**** GIVEN RECORDS ****

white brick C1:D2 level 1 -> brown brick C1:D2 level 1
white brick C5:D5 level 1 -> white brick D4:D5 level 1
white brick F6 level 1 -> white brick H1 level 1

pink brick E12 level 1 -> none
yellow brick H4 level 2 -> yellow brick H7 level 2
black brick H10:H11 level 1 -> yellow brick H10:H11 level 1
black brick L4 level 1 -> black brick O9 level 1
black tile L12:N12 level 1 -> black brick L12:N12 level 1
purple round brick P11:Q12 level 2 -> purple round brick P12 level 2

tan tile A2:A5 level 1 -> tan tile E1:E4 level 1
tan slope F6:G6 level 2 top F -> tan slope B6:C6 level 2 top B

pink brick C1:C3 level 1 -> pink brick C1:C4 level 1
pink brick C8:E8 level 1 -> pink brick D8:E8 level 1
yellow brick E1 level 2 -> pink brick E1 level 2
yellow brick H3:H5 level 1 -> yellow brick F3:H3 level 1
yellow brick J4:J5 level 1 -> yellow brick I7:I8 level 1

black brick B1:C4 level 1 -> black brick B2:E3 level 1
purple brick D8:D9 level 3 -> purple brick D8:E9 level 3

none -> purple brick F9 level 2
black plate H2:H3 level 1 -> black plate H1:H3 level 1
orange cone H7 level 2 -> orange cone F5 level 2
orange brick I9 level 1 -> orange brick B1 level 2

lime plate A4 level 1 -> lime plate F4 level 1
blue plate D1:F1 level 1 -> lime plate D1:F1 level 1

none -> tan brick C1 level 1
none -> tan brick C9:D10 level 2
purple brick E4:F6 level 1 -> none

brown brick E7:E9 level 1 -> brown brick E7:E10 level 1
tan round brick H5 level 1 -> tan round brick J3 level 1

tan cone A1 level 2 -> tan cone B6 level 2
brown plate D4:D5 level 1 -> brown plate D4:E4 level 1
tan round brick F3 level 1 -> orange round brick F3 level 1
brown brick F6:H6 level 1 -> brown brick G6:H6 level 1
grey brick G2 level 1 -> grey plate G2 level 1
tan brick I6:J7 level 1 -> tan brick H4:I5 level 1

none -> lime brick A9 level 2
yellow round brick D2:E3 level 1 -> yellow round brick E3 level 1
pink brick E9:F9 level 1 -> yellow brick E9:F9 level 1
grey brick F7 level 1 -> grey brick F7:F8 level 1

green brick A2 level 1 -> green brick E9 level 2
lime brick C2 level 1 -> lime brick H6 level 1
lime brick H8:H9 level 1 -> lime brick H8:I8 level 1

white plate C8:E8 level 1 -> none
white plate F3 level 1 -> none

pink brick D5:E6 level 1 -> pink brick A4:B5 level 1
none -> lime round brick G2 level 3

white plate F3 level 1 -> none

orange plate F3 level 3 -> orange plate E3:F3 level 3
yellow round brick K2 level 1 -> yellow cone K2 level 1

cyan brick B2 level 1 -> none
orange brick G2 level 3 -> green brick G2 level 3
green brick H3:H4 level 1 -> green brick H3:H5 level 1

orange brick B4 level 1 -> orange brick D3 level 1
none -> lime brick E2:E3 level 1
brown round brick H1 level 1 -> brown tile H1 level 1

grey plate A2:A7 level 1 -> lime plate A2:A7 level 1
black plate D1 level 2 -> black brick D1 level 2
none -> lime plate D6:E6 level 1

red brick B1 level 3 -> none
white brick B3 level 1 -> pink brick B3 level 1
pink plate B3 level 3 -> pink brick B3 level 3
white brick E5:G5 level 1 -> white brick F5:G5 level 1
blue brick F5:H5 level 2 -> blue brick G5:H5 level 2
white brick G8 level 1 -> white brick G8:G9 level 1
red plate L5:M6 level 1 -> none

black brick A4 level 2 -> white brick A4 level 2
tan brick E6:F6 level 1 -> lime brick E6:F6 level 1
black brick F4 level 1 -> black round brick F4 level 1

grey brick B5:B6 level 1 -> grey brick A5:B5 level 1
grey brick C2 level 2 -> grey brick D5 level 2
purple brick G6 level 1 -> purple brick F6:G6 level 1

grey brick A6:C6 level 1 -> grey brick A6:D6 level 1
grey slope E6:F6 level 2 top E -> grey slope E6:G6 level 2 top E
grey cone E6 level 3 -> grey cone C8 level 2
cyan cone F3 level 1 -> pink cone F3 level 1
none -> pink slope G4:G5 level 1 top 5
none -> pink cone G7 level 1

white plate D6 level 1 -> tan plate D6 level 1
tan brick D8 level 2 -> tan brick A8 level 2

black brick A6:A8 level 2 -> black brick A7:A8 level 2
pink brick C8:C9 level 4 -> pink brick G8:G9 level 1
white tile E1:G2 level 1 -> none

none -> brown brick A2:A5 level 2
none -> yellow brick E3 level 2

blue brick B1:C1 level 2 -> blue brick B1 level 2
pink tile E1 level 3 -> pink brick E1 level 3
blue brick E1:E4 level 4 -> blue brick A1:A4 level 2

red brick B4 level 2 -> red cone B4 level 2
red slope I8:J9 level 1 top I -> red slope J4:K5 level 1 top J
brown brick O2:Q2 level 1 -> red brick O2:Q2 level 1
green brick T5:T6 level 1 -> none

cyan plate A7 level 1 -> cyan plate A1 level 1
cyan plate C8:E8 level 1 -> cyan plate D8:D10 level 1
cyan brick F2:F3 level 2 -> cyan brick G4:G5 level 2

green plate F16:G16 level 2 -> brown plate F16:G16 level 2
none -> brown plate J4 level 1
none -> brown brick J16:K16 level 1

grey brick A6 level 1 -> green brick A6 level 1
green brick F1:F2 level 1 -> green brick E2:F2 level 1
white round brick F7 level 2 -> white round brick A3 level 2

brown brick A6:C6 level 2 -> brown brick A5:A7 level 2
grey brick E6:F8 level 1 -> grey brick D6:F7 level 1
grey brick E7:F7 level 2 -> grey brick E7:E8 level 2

****

Would you print exactly, and only, the lines of the data above from the line with "none -> tan brick C1 level 1" through the line with "none -> lime brick A9 level 2", inclusive?

none -> tan brick C1 level 1
none -> tan brick C9:D10 level 2
purple brick E4:F6 level 1 -> none

brown brick E7:E9 level 1 -> brown brick E7:E10 level 1
tan round brick H5 level 1 -> tan round brick J3 level 1

tan cone A1 level 2 -> tan cone B6 level 2
brown plate D4:D5 level 1 -> brown plate D4:E4 level 1
tan round brick F3 level 1 -> orange round brick F3 level 1
brown brick F6:H6 level 1 -> brown brick G6:H6 level 1
grey brick G2 level 1 -> grey plate G2 level 1
tan brick I6:J7 level 1 -> tan brick H4:I5 level 1

none -> lime brick A9 level 2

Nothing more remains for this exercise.